(A run of records)
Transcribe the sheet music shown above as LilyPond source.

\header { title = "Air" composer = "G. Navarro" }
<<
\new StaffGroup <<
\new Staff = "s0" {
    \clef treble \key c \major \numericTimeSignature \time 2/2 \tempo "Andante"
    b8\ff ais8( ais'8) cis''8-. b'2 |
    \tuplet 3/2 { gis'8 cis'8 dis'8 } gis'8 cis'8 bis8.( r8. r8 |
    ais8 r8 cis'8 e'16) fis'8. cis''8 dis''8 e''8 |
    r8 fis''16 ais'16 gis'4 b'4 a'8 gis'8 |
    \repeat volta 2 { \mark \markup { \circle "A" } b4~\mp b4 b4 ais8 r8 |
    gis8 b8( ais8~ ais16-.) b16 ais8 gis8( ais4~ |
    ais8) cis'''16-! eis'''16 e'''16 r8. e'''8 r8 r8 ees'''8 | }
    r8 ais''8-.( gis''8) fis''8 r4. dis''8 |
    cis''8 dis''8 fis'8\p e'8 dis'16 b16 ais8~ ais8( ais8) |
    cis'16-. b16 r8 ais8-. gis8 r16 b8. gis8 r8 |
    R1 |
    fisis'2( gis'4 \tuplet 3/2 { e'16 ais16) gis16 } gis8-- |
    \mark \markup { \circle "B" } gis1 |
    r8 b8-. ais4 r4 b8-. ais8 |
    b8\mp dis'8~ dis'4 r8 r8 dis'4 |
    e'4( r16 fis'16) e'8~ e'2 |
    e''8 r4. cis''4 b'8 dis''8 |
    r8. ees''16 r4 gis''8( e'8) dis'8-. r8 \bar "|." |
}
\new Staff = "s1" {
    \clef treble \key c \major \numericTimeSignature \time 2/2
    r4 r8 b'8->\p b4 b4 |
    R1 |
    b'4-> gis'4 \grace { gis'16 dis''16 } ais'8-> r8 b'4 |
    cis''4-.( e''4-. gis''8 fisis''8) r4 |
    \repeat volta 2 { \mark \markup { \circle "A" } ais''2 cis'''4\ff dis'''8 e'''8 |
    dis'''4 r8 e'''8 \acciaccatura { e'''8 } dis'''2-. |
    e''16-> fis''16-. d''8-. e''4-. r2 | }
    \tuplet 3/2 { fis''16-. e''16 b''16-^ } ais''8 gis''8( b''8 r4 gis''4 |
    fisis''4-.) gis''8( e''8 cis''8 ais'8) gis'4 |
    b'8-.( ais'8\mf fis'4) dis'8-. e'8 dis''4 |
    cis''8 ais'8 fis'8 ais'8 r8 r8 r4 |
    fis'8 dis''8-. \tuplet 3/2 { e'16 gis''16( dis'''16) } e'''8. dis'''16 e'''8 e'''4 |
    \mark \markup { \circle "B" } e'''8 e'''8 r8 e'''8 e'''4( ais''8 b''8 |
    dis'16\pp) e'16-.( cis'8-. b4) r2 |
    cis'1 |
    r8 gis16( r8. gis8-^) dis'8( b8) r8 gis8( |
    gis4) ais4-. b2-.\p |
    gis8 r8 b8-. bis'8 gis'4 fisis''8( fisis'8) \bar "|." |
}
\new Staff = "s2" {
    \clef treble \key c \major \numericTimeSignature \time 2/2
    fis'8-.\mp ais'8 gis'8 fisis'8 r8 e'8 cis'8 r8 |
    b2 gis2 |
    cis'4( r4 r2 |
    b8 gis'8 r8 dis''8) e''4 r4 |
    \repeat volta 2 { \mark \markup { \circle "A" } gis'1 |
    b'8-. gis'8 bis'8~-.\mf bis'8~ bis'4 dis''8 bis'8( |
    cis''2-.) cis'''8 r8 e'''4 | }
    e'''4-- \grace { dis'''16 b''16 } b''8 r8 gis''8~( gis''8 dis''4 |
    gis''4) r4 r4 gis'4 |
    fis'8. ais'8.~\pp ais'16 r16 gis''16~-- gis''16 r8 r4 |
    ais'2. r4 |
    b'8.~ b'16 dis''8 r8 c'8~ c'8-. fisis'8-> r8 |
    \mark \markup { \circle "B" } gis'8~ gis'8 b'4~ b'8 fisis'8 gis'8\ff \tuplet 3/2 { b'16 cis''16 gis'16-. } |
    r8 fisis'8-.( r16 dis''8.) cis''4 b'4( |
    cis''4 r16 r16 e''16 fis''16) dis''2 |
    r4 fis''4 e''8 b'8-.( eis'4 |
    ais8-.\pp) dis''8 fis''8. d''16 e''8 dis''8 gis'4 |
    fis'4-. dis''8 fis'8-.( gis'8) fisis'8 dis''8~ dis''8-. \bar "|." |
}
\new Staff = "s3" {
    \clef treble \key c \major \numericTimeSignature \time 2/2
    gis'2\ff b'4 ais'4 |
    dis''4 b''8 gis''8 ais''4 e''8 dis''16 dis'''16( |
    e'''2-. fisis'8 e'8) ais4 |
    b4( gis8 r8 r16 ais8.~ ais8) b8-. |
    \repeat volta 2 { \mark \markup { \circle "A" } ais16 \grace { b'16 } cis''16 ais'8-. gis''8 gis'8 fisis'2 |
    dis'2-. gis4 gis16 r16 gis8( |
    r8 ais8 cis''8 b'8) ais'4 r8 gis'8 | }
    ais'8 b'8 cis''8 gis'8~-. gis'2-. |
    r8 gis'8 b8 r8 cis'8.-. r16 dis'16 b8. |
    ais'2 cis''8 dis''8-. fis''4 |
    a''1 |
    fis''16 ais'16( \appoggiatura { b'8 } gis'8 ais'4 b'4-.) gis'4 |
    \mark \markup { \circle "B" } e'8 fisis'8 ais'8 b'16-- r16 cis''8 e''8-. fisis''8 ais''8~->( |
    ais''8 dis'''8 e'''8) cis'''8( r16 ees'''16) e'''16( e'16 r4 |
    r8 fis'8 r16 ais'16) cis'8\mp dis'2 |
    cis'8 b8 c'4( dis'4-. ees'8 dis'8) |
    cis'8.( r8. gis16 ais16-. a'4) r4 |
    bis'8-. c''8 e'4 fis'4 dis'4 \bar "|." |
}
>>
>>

### [Written instruction]
Gather every line in the records above that contains the string "fisis".

### [Written solution]
    fisis'2( gis'4 \tuplet 3/2 { e'16 ais16) gis16 } gis8-- |
    cis''4-.( e''4-. gis''8 fisis''8) r4 |
    fisis''4-.) gis''8( e''8 cis''8 ais'8) gis'4 |
    gis8 r8 b8-. bis'8 gis'4 fisis''8( fisis'8) \bar "|." |
    fis'8-.\mp ais'8 gis'8 fisis'8 r8 e'8 cis'8 r8 |
    b'8.~ b'16 dis''8 r8 c'8~ c'8-. fisis'8-> r8 |
    \mark \markup { \circle "B" } gis'8~ gis'8 b'4~ b'8 fisis'8 gis'8\ff \tuplet 3/2 { b'16 cis''16 gis'16-. } |
    r8 fisis'8-.( r16 dis''8.) cis''4 b'4( |
    fis'4-. dis''8 fis'8-.( gis'8) fisis'8 dis''8~ dis''8-. \bar "|." |
    e'''2-. fisis'8 e'8) ais4 |
    \repeat volta 2 { \mark \markup { \circle "A" } ais16 \grace { b'16 } cis''16 ais'8-. gis''8 gis'8 fisis'2 |
    \mark \markup { \circle "B" } e'8 fisis'8 ais'8 b'16-- r16 cis''8 e''8-. fisis''8 ais''8~->( |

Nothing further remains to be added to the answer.